* Task to complete *
Every line of the material below in which "brown" shows up is to be located and copied.

* Data in this exercise *
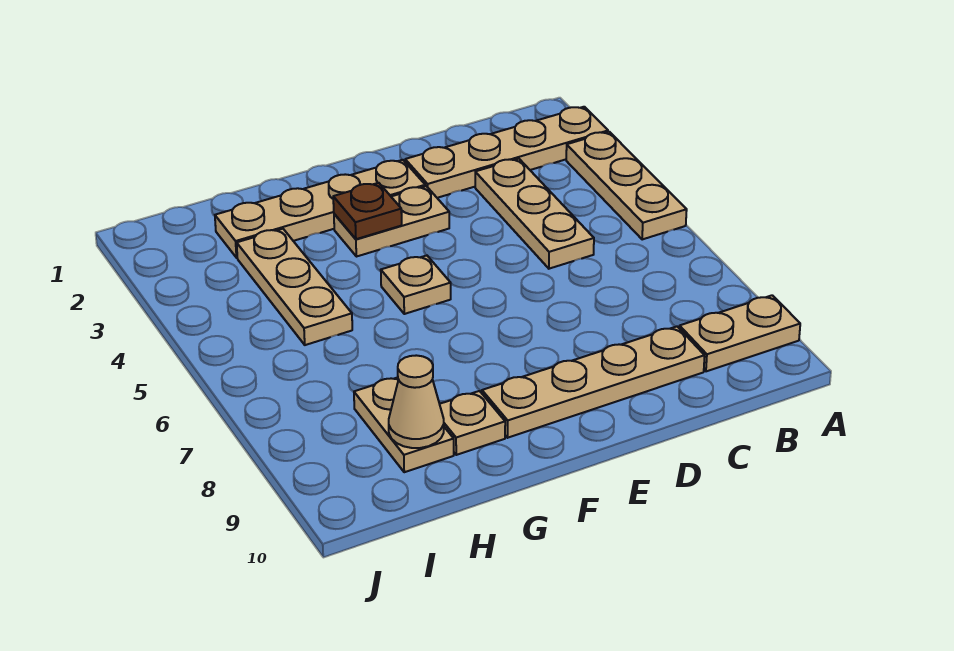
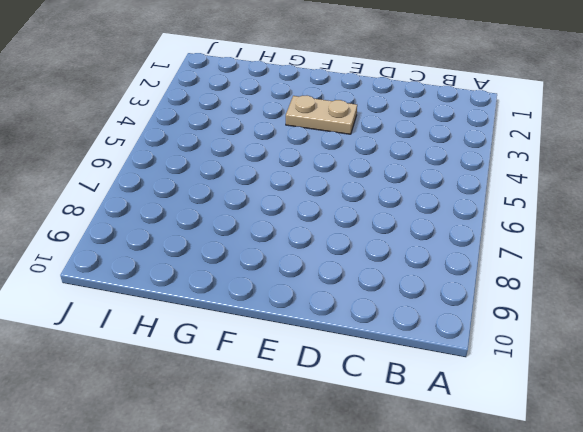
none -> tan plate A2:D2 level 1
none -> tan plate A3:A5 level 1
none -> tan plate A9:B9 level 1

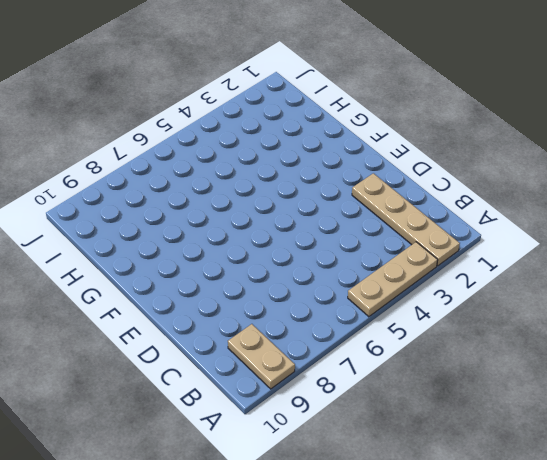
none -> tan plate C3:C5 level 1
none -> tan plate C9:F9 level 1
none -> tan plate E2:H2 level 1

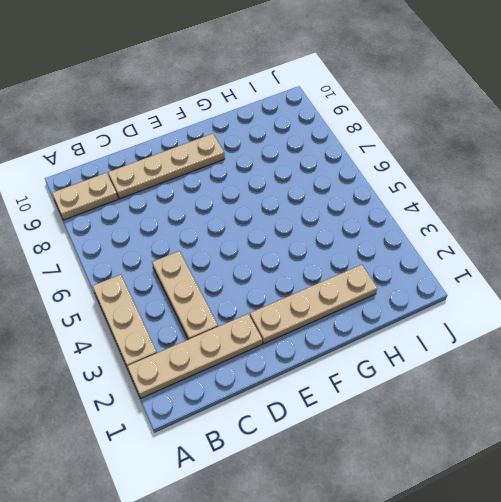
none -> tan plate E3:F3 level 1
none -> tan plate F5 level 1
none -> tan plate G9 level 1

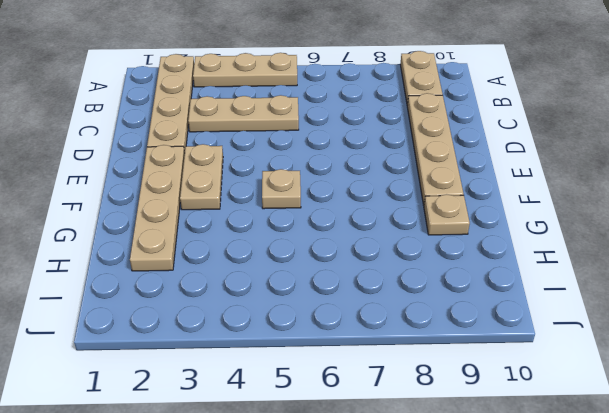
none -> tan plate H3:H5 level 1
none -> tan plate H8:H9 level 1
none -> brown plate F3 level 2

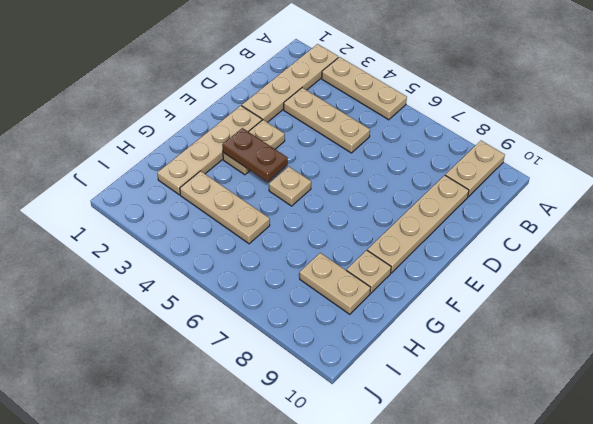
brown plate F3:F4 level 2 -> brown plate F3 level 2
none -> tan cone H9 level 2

* The answer *
none -> brown plate F3 level 2
brown plate F3:F4 level 2 -> brown plate F3 level 2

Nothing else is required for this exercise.